**To be done:** Arrange every line of the entries below as a Markdown table with the columns "No." and "Text", numbering the rows in order and omitting blank lines.

-- Start --

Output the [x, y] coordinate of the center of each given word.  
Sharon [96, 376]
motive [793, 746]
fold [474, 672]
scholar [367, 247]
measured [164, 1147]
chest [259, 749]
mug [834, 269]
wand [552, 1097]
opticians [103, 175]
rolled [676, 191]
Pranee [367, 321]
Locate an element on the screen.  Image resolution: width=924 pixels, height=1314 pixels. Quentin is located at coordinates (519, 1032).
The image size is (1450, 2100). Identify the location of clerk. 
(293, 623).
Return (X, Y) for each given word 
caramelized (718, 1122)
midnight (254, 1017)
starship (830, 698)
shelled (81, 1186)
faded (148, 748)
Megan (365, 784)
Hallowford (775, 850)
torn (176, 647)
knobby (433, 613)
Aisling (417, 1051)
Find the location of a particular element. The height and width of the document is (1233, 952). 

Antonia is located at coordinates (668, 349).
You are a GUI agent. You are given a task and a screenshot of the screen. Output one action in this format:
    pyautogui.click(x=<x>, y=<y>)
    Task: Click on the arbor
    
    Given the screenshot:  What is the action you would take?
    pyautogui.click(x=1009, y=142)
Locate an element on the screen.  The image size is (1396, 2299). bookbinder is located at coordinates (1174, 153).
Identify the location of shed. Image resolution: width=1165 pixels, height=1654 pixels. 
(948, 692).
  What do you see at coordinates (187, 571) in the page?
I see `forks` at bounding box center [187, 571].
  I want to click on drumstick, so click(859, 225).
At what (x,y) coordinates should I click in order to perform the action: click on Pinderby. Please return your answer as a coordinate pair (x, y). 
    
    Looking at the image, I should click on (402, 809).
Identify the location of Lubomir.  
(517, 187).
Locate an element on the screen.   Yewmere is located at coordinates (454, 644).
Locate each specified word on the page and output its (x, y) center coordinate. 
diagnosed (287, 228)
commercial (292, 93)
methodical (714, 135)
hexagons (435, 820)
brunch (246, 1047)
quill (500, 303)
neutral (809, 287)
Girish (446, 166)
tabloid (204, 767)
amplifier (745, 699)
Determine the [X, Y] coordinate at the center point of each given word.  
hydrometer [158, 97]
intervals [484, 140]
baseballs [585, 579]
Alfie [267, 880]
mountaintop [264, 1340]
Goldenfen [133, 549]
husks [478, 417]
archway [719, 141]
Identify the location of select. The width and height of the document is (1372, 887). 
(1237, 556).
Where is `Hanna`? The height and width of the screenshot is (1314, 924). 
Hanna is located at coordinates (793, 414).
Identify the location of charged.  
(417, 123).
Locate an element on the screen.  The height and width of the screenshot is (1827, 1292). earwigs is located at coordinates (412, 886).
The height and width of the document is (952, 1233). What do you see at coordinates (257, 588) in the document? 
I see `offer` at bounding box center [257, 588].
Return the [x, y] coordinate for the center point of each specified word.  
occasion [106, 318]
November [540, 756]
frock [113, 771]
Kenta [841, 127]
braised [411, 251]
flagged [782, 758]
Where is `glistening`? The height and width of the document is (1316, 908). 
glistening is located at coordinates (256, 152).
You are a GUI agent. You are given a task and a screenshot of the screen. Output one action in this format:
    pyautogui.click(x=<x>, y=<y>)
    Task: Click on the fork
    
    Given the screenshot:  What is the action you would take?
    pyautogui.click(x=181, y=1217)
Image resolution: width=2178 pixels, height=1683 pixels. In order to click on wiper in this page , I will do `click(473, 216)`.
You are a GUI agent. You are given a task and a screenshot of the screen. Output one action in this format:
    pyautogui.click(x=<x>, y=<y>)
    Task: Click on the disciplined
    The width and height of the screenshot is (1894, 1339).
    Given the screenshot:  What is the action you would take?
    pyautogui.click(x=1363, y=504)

-- End --

**Output of the exercise:**
| No. | Text |
|---|---|
| 1 | Output the [x, y] coordinate of the center of each given word.   |
| 2 | Sharon [96, 376] |
| 3 | motive [793, 746] |
| 4 | fold [474, 672] |
| 5 | scholar [367, 247] |
| 6 | measured [164, 1147] |
| 7 | chest [259, 749] |
| 8 | mug [834, 269] |
| 9 | wand [552, 1097] |
| 10 | opticians [103, 175] |
| 11 | rolled [676, 191] |
| 12 | Pranee [367, 321] |
| 13 | Locate an element on the screen.  Image resolution: width=924 pixels, height=1314 pixels. Quentin is located at coordinates (519, 1032). |
| 14 | The image size is (1450, 2100). Identify the location of clerk.  |
| 15 | (293, 623). |
| 16 | Return (X, Y) for each given word  |
| 17 | caramelized (718, 1122) |
| 18 | midnight (254, 1017) |
| 19 | starship (830, 698) |
| 20 | shelled (81, 1186) |
| 21 | faded (148, 748) |
| 22 | Megan (365, 784) |
| 23 | Hallowford (775, 850) |
| 24 | torn (176, 647) |
| 25 | knobby (433, 613) |
| 26 | Aisling (417, 1051) |
| 27 | Find the location of a particular element. The height and width of the document is (1233, 952).  |
| 28 | Antonia is located at coordinates (668, 349). |
| 29 | You are a GUI agent. You are given a task and a screenshot of the screen. Output one action in this format: |
| 30 |     pyautogui.click(x=<x>, y=<y>) |
| 31 |     Task: Click on the arbor |
| 32 |     Given the screenshot:  What is the action you would take? |
| 33 |     pyautogui.click(x=1009, y=142) |
| 34 | Locate an element on the screen.  The image size is (1396, 2299). bookbinder is located at coordinates (1174, 153). |
| 35 | Identify the location of shed. Image resolution: width=1165 pixels, height=1654 pixels.  |
| 36 | (948, 692). |
| 37 |   What do you see at coordinates (187, 571) in the page? |
| 38 | I see `forks` at bounding box center [187, 571]. |
| 39 |   I want to click on drumstick, so click(859, 225). |
| 40 | At what (x,y) coordinates should I click in order to perform the action: click on Pinderby. Please return your answer as a coordinate pair (x, y).  |
| 41 |     Looking at the image, I should click on (402, 809). |
| 42 | Identify the location of Lubomir.   |
| 43 | (517, 187). |
| 44 | Locate an element on the screen.   Yewmere is located at coordinates (454, 644). |
| 45 | Locate each specified word on the page and output its (x, y) center coordinate.  |
| 46 | diagnosed (287, 228) |
| 47 | commercial (292, 93) |
| 48 | methodical (714, 135) |
| 49 | hexagons (435, 820) |
| 50 | brunch (246, 1047) |
| 51 | quill (500, 303) |
| 52 | neutral (809, 287) |
| 53 | Girish (446, 166) |
| 54 | tabloid (204, 767) |
| 55 | amplifier (745, 699) |
| 56 | Determine the [X, Y] coordinate at the center point of each given word.   |
| 57 | hydrometer [158, 97] |
| 58 | intervals [484, 140] |
| 59 | baseballs [585, 579] |
| 60 | Alfie [267, 880] |
| 61 | mountaintop [264, 1340] |
| 62 | Goldenfen [133, 549] |
| 63 | husks [478, 417] |
| 64 | archway [719, 141] |
| 65 | Identify the location of select. The width and height of the document is (1372, 887).  |
| 66 | (1237, 556). |
| 67 | Where is `Hanna`? The height and width of the screenshot is (1314, 924).  |
| 68 | Hanna is located at coordinates (793, 414). |
| 69 | Identify the location of charged.   |
| 70 | (417, 123). |
| 71 | Locate an element on the screen.  The height and width of the screenshot is (1827, 1292). earwigs is located at coordinates (412, 886). |
| 72 | The height and width of the document is (952, 1233). What do you see at coordinates (257, 588) in the document?  |
| 73 | I see `offer` at bounding box center [257, 588]. |
| 74 | Return the [x, y] coordinate for the center point of each specified word.   |
| 75 | occasion [106, 318] |
| 76 | November [540, 756] |
| 77 | frock [113, 771] |
| 78 | Kenta [841, 127] |
| 79 | braised [411, 251] |
| 80 | flagged [782, 758] |
| 81 | Where is `glistening`? The height and width of the document is (1316, 908).  |
| 82 | glistening is located at coordinates (256, 152). |
| 83 | You are a GUI agent. You are given a task and a screenshot of the screen. Output one action in this format: |
| 84 |     pyautogui.click(x=<x>, y=<y>) |
| 85 |     Task: Click on the fork |
| 86 |     Given the screenshot:  What is the action you would take? |
| 87 |     pyautogui.click(x=181, y=1217) |
| 88 | Image resolution: width=2178 pixels, height=1683 pixels. In order to click on wiper in this page , I will do `click(473, 216)`. |
| 89 | You are a GUI agent. You are given a task and a screenshot of the screen. Output one action in this format: |
| 90 |     pyautogui.click(x=<x>, y=<y>) |
| 91 |     Task: Click on the disciplined |
| 92 |     The width and height of the screenshot is (1894, 1339). |
| 93 |     Given the screenshot:  What is the action you would take? |
| 94 |     pyautogui.click(x=1363, y=504) |